- _Assignment_
Make an exact copy of the lines from the one holding "V1: AC 10mV (GND, VI) -> AC 2V (GND, VI)" through the last line of the material, and output nothing else.

- _Input data_
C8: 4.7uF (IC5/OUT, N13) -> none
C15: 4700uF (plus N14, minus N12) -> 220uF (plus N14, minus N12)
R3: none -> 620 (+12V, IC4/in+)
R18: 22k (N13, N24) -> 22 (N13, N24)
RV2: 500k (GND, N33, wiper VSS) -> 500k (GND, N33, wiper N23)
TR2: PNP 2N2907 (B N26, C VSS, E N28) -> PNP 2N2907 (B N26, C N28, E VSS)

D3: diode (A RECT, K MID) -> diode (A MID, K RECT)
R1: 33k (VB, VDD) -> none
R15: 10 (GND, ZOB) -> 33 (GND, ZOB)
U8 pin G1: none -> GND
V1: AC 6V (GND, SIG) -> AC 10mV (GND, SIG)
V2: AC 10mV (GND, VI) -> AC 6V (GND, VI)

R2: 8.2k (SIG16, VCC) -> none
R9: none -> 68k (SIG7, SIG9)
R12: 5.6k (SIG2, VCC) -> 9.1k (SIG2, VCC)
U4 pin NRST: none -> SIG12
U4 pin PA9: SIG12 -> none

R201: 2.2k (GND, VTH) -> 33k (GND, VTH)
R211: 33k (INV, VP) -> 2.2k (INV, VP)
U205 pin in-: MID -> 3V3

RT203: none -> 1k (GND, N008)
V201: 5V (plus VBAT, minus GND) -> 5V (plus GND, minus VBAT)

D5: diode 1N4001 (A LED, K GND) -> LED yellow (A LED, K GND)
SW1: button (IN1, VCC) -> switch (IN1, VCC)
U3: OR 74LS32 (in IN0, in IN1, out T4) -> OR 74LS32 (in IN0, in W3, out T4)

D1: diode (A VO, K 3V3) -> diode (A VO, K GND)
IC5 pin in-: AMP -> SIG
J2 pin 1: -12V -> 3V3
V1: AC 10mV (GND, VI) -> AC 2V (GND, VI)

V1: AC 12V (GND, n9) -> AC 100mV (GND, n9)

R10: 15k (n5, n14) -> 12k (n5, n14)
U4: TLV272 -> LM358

- _Task answer_
V1: AC 10mV (GND, VI) -> AC 2V (GND, VI)

V1: AC 12V (GND, n9) -> AC 100mV (GND, n9)

R10: 15k (n5, n14) -> 12k (n5, n14)
U4: TLV272 -> LM358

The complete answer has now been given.